■ **ACTION ITEM**
In the reply, give back exactly the lines from the one with "none -> cyan 1x1 brick [543,236,603,317]" through the last line of the records, without pictures.

■ **RECORDS FOR THIS TASK**
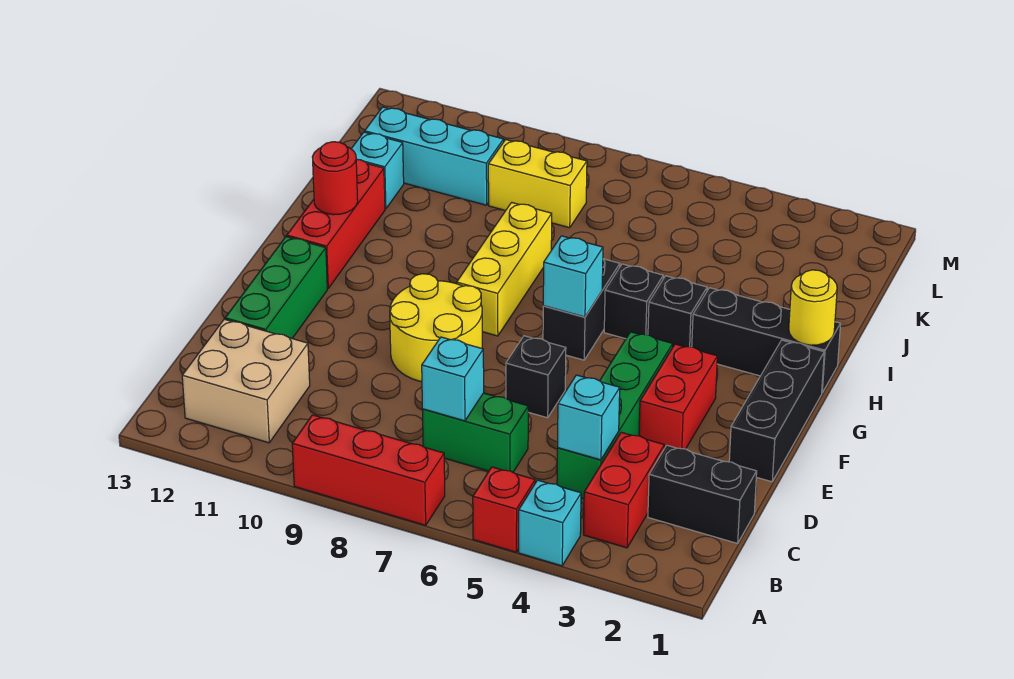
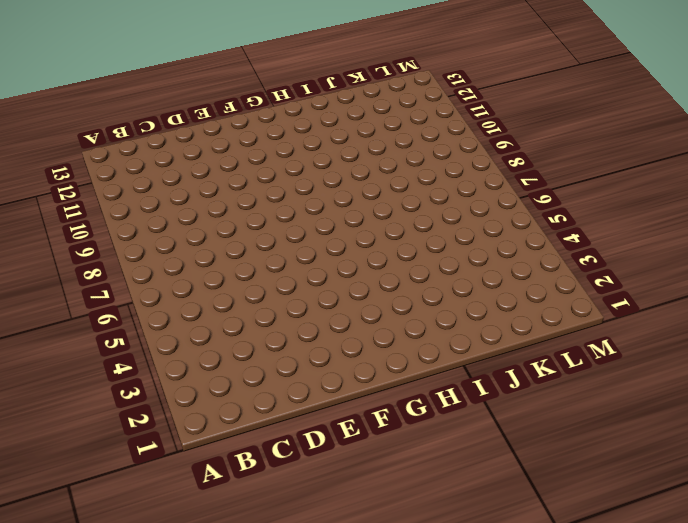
none -> cyan 1x1 brick [519,480,581,566]
none -> red 1x1 brick [473,467,535,552]
none -> red 1x3 brick [292,415,445,525]

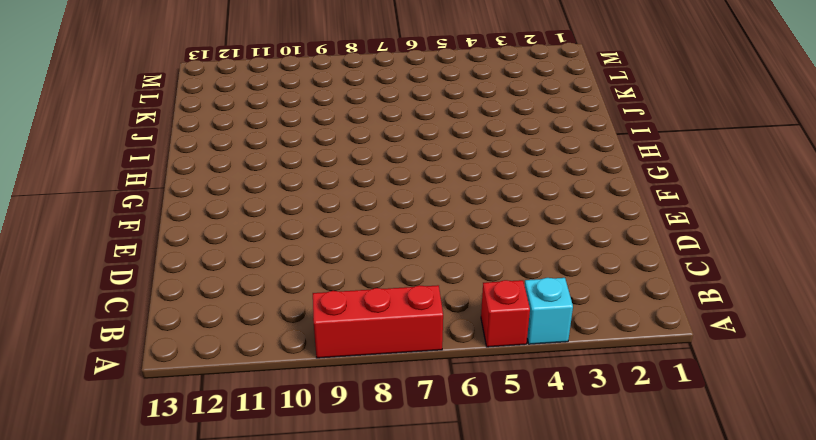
none -> red 1x2 brick [584,432,664,548]
none -> tan 2x2 brick [182,319,310,443]
none -> black 1x2 brick [648,445,757,543]

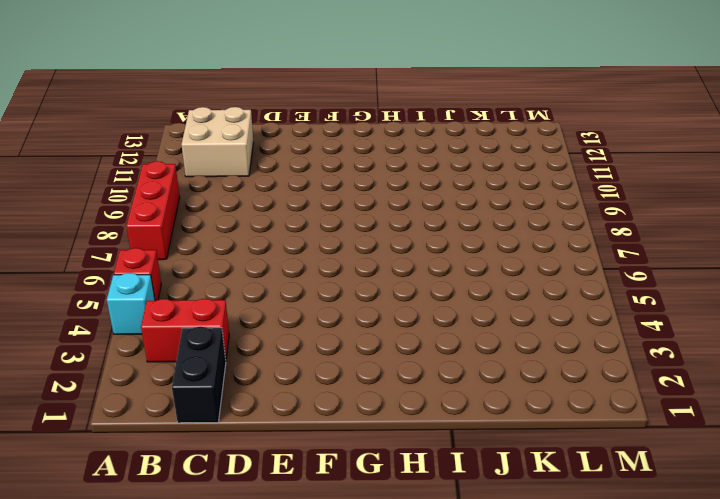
none -> green 1x4 brick [557,332,673,499]
none -> green 1x2 brick [423,393,528,472]
none -> green 1x3 brick [225,237,327,338]

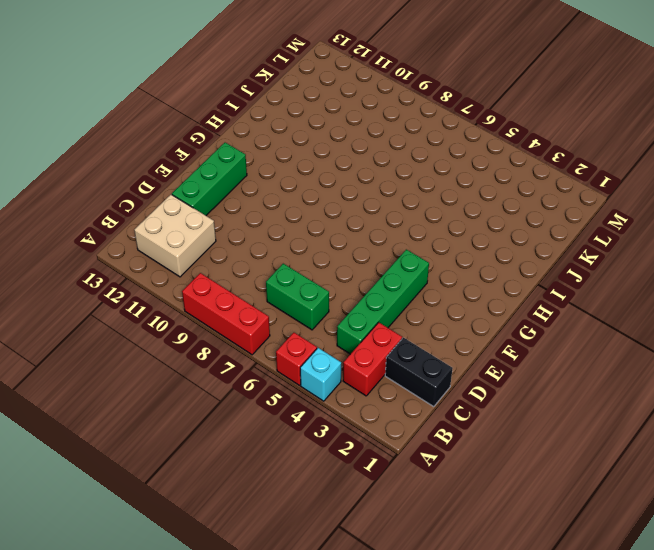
none -> black 1x3 brick [729,340,824,482]
none -> red 1x2 brick [639,344,717,449]
none -> black 1x1 brick [506,336,566,418]

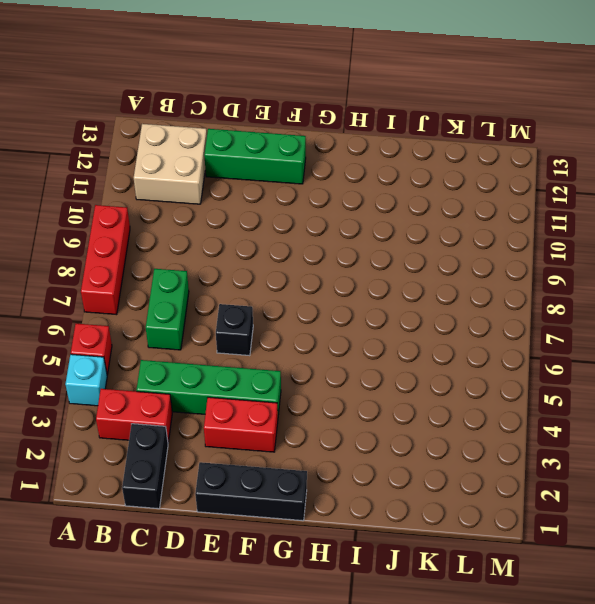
none -> yellow 2x2 round brick [390,274,482,382]
none -> black 1x2 brick [543,259,620,360]
none -> yellow 1x3 brick [457,202,552,336]

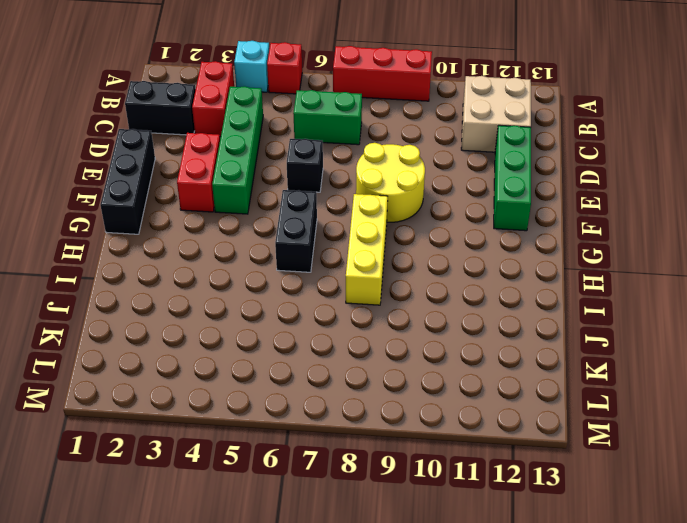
none -> red 1x3 brick [287,159,385,288]
none -> black 1x3 brick [692,288,841,393]
none -> black 1x1 brick [648,276,707,347]

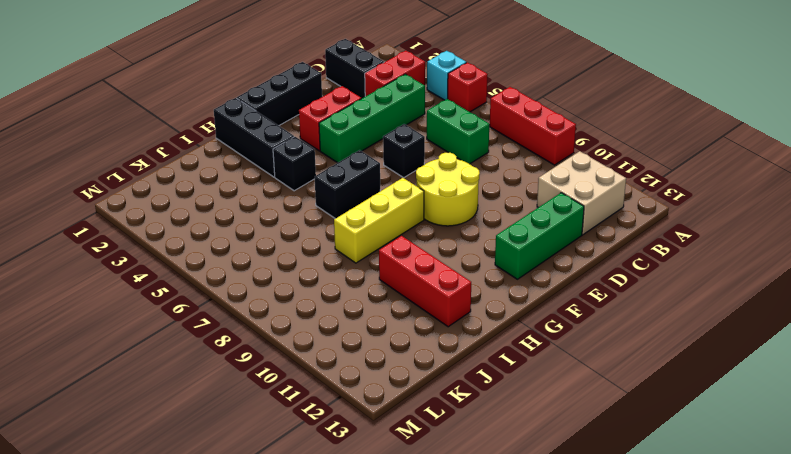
red 1x3 brick [379,236,471,327] -> red 1x3 brick turned to [287,159,385,288]
none -> black 1x1 brick [604,264,663,339]
none -> cyan 1x1 brick [351,132,404,209]
none -> yellow 1x2 brick [488,140,587,228]

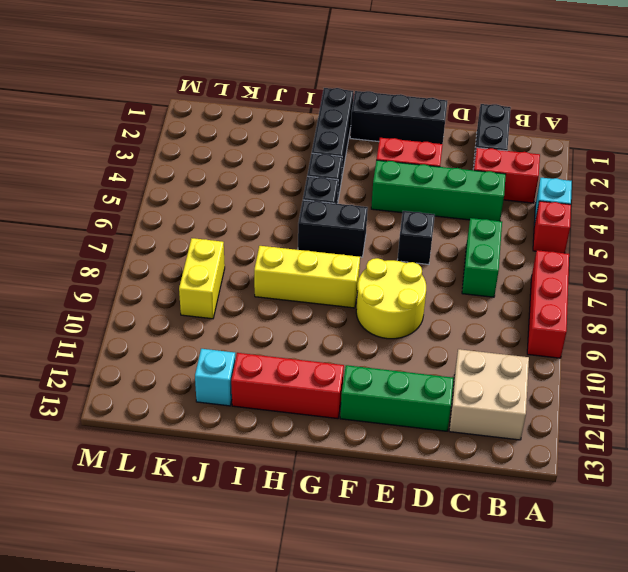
none -> cyan 1x3 brick [365,107,504,205]
none -> cyan 1x1 brick [558,375,620,460]
none -> cyan 1x1 brick [422,337,484,421]

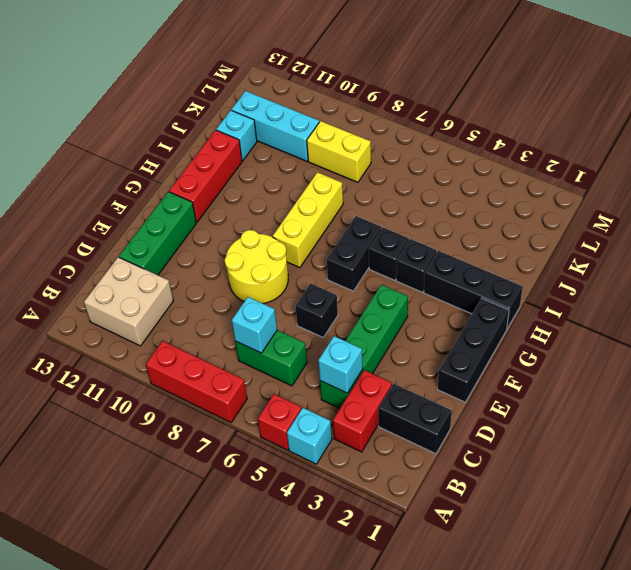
none -> red 1x2 brick [639,344,717,449]
none -> cyan 1x1 brick [543,236,603,317]
none -> yellow 1x1 round brick [789,270,837,345]

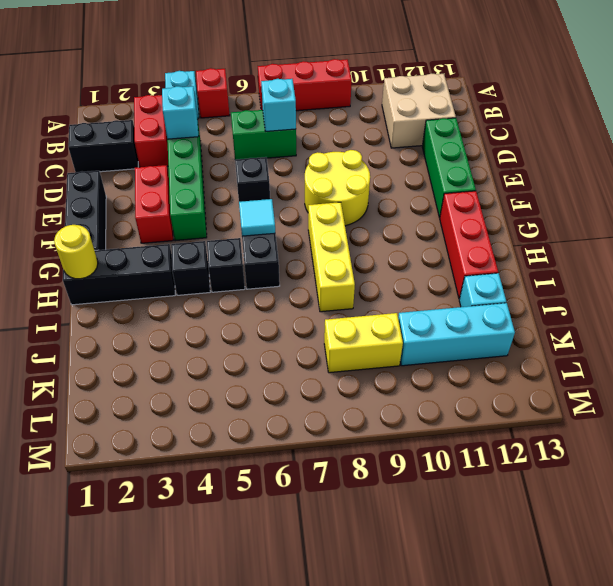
cyan 1x1 tile [239,199,275,236] -> cyan 1x1 brick [543,236,603,317]
none -> red 1x1 round brick [312,142,358,215]

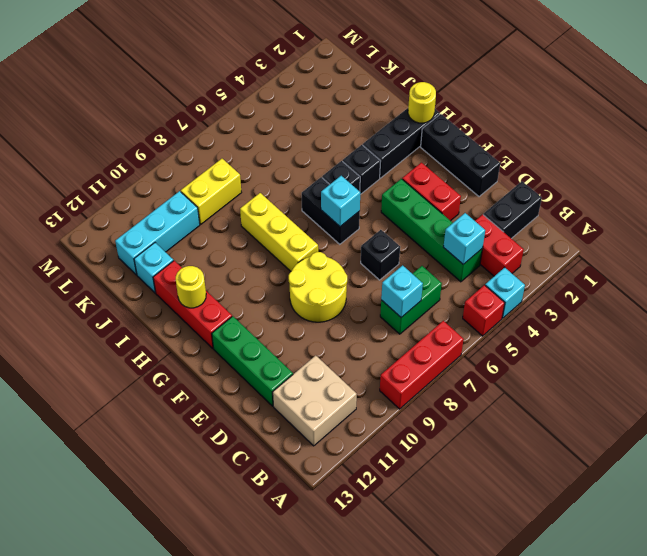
yellow 1x1 round brick [176,266,206,308] -> red 1x1 round brick [312,142,358,215]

■ **ANSWER TO THIS EXERCISE**
none -> cyan 1x1 brick [543,236,603,317]
none -> yellow 1x1 round brick [789,270,837,345]

cyan 1x1 tile [239,199,275,236] -> cyan 1x1 brick [543,236,603,317]
none -> red 1x1 round brick [312,142,358,215]

yellow 1x1 round brick [176,266,206,308] -> red 1x1 round brick [312,142,358,215]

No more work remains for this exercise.